**Exercise prompt:** Turn everything from the start of the items down to the line containing "1. [13, 84]", both included, into a numbered list, leaving out any blank lines.

**Data in this exercise:**
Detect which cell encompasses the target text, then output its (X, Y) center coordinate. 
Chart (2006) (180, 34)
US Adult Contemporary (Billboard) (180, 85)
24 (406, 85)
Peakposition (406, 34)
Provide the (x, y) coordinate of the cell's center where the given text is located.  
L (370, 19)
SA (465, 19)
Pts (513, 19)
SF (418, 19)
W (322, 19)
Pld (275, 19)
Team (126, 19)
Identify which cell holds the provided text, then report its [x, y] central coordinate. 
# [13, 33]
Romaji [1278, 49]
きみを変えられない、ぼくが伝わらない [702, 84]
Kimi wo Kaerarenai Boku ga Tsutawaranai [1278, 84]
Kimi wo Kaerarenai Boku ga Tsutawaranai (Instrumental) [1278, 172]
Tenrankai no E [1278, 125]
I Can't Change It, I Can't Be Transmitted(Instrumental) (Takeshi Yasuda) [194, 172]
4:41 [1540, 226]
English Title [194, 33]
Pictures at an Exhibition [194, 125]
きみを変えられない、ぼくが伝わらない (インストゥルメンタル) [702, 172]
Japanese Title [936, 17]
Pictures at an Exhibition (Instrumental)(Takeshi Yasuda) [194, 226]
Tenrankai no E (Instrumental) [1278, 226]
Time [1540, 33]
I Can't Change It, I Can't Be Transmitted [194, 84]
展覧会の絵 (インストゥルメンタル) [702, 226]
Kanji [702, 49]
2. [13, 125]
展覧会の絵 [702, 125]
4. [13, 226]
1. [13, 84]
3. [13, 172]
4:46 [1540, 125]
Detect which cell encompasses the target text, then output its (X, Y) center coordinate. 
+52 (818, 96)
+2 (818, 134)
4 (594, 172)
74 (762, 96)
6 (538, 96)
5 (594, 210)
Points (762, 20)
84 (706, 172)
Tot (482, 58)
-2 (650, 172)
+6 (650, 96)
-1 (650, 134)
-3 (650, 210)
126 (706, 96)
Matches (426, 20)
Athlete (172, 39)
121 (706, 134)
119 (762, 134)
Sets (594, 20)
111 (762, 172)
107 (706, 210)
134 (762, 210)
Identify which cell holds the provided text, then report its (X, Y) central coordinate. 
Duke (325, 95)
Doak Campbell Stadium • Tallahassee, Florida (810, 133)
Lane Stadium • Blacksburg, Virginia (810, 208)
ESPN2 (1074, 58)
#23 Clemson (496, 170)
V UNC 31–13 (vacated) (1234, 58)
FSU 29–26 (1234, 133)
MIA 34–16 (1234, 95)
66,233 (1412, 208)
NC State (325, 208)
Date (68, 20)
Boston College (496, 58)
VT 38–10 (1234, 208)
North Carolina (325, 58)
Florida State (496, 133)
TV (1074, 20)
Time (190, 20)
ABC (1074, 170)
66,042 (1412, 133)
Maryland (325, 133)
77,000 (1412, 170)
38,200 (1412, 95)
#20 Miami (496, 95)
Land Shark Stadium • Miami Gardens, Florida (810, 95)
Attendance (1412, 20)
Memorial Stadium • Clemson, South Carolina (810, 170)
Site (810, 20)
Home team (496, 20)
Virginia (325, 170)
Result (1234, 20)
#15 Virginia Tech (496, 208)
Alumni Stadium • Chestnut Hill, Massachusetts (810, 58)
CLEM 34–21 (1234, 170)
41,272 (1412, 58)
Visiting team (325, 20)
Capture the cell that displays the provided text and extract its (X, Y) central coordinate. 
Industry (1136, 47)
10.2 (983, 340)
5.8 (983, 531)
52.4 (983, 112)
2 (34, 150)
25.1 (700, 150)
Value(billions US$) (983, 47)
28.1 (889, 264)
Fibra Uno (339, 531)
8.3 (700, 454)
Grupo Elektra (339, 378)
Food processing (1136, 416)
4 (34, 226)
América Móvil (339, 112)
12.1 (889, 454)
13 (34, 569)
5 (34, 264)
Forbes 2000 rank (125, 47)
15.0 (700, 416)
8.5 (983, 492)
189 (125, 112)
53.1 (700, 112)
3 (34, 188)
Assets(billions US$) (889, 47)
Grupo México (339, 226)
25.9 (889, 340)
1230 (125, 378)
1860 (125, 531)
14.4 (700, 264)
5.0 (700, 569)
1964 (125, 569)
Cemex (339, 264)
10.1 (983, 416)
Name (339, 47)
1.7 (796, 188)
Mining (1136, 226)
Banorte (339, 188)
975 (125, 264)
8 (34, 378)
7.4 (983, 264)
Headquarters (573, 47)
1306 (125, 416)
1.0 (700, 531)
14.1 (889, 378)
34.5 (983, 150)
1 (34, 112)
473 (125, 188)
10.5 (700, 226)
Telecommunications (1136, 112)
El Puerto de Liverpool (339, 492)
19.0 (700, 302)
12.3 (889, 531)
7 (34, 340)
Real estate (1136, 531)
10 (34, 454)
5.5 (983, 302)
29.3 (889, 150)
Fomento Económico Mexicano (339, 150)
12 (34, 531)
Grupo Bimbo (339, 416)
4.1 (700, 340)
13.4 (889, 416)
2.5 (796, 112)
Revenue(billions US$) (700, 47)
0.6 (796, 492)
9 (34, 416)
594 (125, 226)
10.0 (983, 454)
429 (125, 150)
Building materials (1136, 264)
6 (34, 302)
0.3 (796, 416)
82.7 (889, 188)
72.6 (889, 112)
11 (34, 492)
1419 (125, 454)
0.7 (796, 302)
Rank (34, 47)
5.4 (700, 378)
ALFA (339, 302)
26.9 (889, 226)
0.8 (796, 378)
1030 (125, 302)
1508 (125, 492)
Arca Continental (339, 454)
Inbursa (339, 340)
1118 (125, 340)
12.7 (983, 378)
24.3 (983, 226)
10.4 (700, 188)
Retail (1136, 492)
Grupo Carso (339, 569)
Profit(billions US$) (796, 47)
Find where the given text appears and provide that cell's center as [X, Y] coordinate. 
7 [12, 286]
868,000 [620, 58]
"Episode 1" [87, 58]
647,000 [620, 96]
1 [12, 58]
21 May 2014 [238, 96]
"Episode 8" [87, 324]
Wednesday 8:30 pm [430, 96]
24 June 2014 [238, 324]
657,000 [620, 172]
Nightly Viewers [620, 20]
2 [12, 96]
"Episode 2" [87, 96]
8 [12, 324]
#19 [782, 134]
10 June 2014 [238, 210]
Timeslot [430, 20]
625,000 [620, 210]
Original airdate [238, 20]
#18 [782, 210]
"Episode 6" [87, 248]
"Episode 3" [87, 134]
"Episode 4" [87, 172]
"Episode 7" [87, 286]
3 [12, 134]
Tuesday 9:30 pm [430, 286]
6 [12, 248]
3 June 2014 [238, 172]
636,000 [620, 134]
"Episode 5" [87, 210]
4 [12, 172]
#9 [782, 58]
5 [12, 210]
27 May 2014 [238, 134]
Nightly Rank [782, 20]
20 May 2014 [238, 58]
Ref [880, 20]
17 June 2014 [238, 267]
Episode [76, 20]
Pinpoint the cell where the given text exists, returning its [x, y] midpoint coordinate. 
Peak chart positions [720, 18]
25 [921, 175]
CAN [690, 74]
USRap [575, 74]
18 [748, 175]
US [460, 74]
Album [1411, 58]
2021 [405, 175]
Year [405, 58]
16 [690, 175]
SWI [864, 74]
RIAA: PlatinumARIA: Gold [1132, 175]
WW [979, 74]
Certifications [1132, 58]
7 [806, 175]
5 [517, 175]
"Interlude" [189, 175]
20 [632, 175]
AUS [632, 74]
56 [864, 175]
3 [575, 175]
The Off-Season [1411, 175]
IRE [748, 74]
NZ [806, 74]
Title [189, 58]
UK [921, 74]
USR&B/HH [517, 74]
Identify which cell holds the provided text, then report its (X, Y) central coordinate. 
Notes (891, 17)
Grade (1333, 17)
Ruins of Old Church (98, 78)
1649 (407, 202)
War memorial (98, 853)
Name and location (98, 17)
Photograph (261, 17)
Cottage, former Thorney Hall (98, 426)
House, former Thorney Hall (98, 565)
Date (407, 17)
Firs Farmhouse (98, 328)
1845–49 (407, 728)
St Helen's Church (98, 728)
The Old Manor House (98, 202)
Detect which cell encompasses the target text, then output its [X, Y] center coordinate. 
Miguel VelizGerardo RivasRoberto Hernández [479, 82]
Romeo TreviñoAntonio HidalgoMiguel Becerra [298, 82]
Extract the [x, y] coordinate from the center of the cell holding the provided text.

**Result for this exercise:**
1. Detect which cell encompasses the target text, then output its (X, Y) center coordinate. 
2. Chart (2006) (180, 34)
3. US Adult Contemporary (Billboard) (180, 85)
4. 24 (406, 85)
5. Peakposition (406, 34)
6. Provide the (x, y) coordinate of the cell's center where the given text is located.  
7. L (370, 19)
8. SA (465, 19)
9. Pts (513, 19)
10. SF (418, 19)
11. W (322, 19)
12. Pld (275, 19)
13. Team (126, 19)
14. Identify which cell holds the provided text, then report its [x, y] central coordinate. 
15. # [13, 33]
16. Romaji [1278, 49]
17. きみを変えられない、ぼくが伝わらない [702, 84]
18. Kimi wo Kaerarenai Boku ga Tsutawaranai [1278, 84]
19. Kimi wo Kaerarenai Boku ga Tsutawaranai (Instrumental) [1278, 172]
20. Tenrankai no E [1278, 125]
21. I Can't Change It, I Can't Be Transmitted(Instrumental) (Takeshi Yasuda) [194, 172]
22. 4:41 [1540, 226]
23. English Title [194, 33]
24. Pictures at an Exhibition [194, 125]
25. きみを変えられない、ぼくが伝わらない (インストゥルメンタル) [702, 172]
26. Japanese Title [936, 17]
27. Pictures at an Exhibition (Instrumental)(Takeshi Yasuda) [194, 226]
28. Tenrankai no E (Instrumental) [1278, 226]
29. Time [1540, 33]
30. I Can't Change It, I Can't Be Transmitted [194, 84]
31. 展覧会の絵 (インストゥルメンタル) [702, 226]
32. Kanji [702, 49]
33. 2. [13, 125]
34. 展覧会の絵 [702, 125]
35. 4. [13, 226]
36. 1. [13, 84]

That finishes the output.